(Data items)

==*==

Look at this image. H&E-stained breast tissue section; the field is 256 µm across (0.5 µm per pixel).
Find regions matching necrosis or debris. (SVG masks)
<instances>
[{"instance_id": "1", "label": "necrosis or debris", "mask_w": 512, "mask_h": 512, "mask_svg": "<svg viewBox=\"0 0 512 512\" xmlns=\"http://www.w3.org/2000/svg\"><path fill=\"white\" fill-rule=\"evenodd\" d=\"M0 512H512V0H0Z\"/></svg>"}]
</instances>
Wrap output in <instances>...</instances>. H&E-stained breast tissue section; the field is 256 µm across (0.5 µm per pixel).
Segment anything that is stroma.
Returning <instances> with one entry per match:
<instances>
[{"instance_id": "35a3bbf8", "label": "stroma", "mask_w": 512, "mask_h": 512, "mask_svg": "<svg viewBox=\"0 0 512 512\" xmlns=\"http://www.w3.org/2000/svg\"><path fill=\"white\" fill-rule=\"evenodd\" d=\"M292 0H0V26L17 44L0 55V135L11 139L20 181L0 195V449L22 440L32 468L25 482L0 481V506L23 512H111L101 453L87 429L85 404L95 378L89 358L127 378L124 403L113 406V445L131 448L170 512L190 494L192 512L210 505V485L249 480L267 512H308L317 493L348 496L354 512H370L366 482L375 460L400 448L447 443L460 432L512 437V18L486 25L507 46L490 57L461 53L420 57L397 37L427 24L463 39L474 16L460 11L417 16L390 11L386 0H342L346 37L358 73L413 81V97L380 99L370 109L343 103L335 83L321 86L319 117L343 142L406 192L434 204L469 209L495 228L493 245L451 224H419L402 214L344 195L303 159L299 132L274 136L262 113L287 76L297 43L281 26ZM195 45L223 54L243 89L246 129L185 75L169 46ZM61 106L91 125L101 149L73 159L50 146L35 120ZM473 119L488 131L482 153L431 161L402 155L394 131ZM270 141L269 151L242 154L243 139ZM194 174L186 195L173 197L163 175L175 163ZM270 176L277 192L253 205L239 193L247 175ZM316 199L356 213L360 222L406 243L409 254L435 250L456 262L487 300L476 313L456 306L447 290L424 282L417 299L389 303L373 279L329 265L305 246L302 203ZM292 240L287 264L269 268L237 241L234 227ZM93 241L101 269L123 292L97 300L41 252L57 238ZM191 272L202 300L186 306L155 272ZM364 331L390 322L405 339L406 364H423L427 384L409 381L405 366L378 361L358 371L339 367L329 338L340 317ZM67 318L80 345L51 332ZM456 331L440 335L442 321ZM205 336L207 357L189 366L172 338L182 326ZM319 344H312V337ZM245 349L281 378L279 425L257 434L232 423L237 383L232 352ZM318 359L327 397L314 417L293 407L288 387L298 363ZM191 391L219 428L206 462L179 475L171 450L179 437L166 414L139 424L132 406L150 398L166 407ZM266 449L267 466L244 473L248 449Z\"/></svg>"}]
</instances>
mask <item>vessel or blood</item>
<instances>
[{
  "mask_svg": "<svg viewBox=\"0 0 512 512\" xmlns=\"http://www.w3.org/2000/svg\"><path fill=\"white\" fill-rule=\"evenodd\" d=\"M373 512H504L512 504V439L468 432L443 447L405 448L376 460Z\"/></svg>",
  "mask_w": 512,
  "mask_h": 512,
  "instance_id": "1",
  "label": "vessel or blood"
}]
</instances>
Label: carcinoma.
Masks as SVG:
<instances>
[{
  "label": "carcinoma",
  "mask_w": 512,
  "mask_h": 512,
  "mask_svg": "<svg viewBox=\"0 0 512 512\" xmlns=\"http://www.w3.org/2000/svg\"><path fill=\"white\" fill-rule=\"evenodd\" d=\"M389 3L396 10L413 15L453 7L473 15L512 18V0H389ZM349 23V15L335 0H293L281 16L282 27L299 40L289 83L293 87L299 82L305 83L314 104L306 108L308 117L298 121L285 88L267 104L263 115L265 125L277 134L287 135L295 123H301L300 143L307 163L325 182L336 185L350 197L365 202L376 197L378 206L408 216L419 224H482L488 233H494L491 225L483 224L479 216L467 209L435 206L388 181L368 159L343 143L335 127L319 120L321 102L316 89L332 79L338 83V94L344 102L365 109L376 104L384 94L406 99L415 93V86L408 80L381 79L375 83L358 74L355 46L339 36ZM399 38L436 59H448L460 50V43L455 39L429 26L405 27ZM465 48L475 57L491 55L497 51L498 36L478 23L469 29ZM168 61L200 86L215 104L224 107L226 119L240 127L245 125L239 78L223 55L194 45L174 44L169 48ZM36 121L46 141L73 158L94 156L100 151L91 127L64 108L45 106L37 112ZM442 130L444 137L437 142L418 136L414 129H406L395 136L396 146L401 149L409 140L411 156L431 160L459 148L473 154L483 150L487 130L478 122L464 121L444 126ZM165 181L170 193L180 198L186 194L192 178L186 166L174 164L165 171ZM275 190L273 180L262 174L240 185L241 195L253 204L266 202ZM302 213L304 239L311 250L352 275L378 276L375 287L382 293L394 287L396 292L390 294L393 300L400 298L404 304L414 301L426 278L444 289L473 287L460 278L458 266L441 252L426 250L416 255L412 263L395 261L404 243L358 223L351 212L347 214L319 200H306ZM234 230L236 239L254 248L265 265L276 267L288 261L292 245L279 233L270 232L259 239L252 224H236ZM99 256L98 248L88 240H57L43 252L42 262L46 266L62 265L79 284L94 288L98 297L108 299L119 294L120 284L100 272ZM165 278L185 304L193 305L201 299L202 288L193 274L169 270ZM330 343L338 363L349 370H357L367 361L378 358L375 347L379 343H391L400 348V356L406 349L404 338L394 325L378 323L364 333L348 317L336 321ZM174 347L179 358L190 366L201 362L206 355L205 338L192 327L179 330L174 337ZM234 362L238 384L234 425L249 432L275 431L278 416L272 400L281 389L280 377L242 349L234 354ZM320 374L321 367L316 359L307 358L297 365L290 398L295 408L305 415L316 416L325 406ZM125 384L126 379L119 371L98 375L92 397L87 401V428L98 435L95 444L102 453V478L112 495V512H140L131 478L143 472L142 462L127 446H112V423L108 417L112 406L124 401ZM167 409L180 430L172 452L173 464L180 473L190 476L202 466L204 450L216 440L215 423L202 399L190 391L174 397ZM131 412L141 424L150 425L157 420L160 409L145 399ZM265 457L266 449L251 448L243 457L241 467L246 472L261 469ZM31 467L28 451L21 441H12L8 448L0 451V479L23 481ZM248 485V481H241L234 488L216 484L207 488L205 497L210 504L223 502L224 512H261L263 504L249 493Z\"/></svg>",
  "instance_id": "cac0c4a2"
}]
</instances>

==*==

Every line above should be retyped exactly as given.

* OUTPUT OF THE TASK:
Look at this image. H&E-stained breast tissue section; the field is 256 µm across (0.5 µm per pixel).
Find regions matching necrosis or debris. (SVG masks)
<instances>
[{"instance_id": "1", "label": "necrosis or debris", "mask_w": 512, "mask_h": 512, "mask_svg": "<svg viewBox=\"0 0 512 512\" xmlns=\"http://www.w3.org/2000/svg\"><path fill=\"white\" fill-rule=\"evenodd\" d=\"M0 512H512V0H0Z\"/></svg>"}]
</instances>
Wrap output in <instances>...</instances>. H&E-stained breast tissue section; the field is 256 µm across (0.5 µm per pixel).
Segment anything that is stroma.
Returning <instances> with one entry per match:
<instances>
[{"instance_id": "35a3bbf8", "label": "stroma", "mask_w": 512, "mask_h": 512, "mask_svg": "<svg viewBox=\"0 0 512 512\" xmlns=\"http://www.w3.org/2000/svg\"><path fill=\"white\" fill-rule=\"evenodd\" d=\"M292 0H0V26L17 44L0 55V135L11 139L20 181L0 195V449L22 440L32 468L25 482L0 481V506L23 512H111L101 453L87 429L85 404L95 378L89 358L127 378L124 403L113 406V445L131 448L170 512L190 494L192 512L210 505V485L249 480L267 512H308L317 493L348 496L354 512H370L366 482L375 460L400 448L447 443L460 432L512 437V18L486 25L507 46L490 57L461 53L420 57L397 37L427 24L463 39L474 16L460 11L417 16L390 11L386 0H342L346 37L358 73L413 81V97L380 99L370 109L343 103L335 83L321 86L319 117L343 142L406 192L434 204L469 209L495 228L493 245L451 224H419L402 214L344 195L303 159L299 132L274 136L262 113L287 76L297 43L281 26ZM195 45L223 54L243 89L246 129L185 75L169 46ZM61 106L91 125L101 149L73 159L50 146L35 120ZM473 119L488 131L482 153L431 161L402 155L394 131ZM270 141L269 151L242 154L243 139ZM194 174L186 195L173 197L163 175L175 163ZM270 176L277 192L253 205L239 193L247 175ZM316 199L356 213L360 222L406 243L409 254L435 250L456 262L487 300L476 313L456 306L447 290L424 282L417 299L389 303L373 279L329 265L305 246L302 203ZM292 240L287 264L269 268L237 241L234 227ZM93 241L101 269L123 292L97 300L41 252L57 238ZM191 272L202 300L186 306L155 272ZM364 331L390 322L405 339L406 364H423L427 384L409 381L405 366L378 361L358 371L339 367L329 338L340 317ZM67 318L80 345L51 332ZM456 331L440 335L442 321ZM205 336L207 357L189 366L172 338L182 326ZM319 344H312V337ZM245 349L281 378L279 425L257 434L232 423L237 383L232 352ZM318 359L327 397L314 417L293 407L288 387L298 363ZM191 391L219 428L206 462L179 475L171 450L179 437L166 414L139 424L132 406L150 398L166 407ZM266 449L267 466L244 473L248 449Z\"/></svg>"}]
</instances>
mask <item>vessel or blood</item>
<instances>
[{
  "mask_svg": "<svg viewBox=\"0 0 512 512\" xmlns=\"http://www.w3.org/2000/svg\"><path fill=\"white\" fill-rule=\"evenodd\" d=\"M373 512H504L512 504V439L468 432L443 447L405 448L376 460Z\"/></svg>",
  "mask_w": 512,
  "mask_h": 512,
  "instance_id": "1",
  "label": "vessel or blood"
}]
</instances>
Label: carcinoma.
Masks as SVG:
<instances>
[{
  "label": "carcinoma",
  "mask_w": 512,
  "mask_h": 512,
  "mask_svg": "<svg viewBox=\"0 0 512 512\" xmlns=\"http://www.w3.org/2000/svg\"><path fill=\"white\" fill-rule=\"evenodd\" d=\"M389 3L396 10L413 15L453 7L473 15L512 18V0H389ZM349 23V15L335 0H293L281 16L282 27L299 40L289 83L293 87L299 82L305 83L314 104L306 108L308 117L298 121L285 88L267 104L263 115L265 125L277 134L287 135L295 123H301L300 143L307 163L325 182L336 185L350 197L365 202L376 197L378 206L408 216L419 224H482L488 233H494L491 225L483 224L479 216L467 209L435 206L388 181L368 159L343 143L335 127L319 120L321 102L316 89L332 79L338 83V94L344 102L365 109L376 104L384 94L406 99L415 93V86L408 80L381 79L375 83L358 74L355 46L339 36ZM399 38L436 59H448L460 50V43L455 39L429 26L405 27ZM465 48L475 57L491 55L497 51L498 36L478 23L469 29ZM168 61L200 86L215 104L224 107L226 119L240 127L245 125L239 78L223 55L194 45L174 44L169 48ZM36 121L46 141L73 158L94 156L100 151L91 127L64 108L45 106L37 112ZM442 130L444 137L437 142L418 136L414 129H406L395 136L396 146L401 149L409 140L411 156L431 160L459 148L473 154L483 150L487 130L478 122L464 121L444 126ZM165 181L170 193L180 198L186 194L192 178L186 166L174 164L165 171ZM275 190L273 180L262 174L240 185L241 195L253 204L266 202ZM302 213L304 239L311 250L352 275L378 276L375 287L382 293L394 287L396 292L390 294L393 300L400 298L404 304L414 301L426 278L444 289L473 287L460 278L458 266L441 252L426 250L416 255L412 263L395 261L404 243L358 223L351 212L347 214L319 200H306ZM234 230L236 239L254 248L265 265L276 267L288 261L292 245L279 233L270 232L259 239L252 224H236ZM99 256L98 248L88 240H57L43 252L42 262L46 266L62 265L79 284L94 288L98 297L108 299L119 294L120 284L100 272ZM165 278L185 304L193 305L201 299L202 288L193 274L169 270ZM330 343L338 363L349 370H357L367 361L378 358L375 347L379 343H391L400 348V356L406 349L404 338L394 325L378 323L364 333L348 317L336 321ZM174 347L179 358L190 366L201 362L206 355L205 338L192 327L179 330L174 337ZM234 362L238 384L234 425L249 432L275 431L278 416L272 400L281 389L280 377L242 349L234 354ZM320 374L321 367L316 359L307 358L297 365L290 398L295 408L305 415L316 416L325 406ZM125 384L126 379L119 371L98 375L92 397L87 401V428L98 435L95 444L102 453V478L112 495V512H140L131 478L143 472L142 462L127 446H112V423L108 417L112 406L124 401ZM167 409L180 430L172 452L173 464L180 473L190 476L202 466L204 450L216 440L215 423L202 399L190 391L174 397ZM131 412L141 424L150 425L157 420L160 409L145 399ZM265 457L266 449L251 448L243 457L241 467L246 472L261 469ZM31 467L28 451L21 441H12L8 448L0 451V479L23 481ZM248 485V481H241L234 488L216 484L207 488L205 497L210 504L223 502L224 512H261L263 504L249 493Z\"/></svg>",
  "instance_id": "cac0c4a2"
}]
</instances>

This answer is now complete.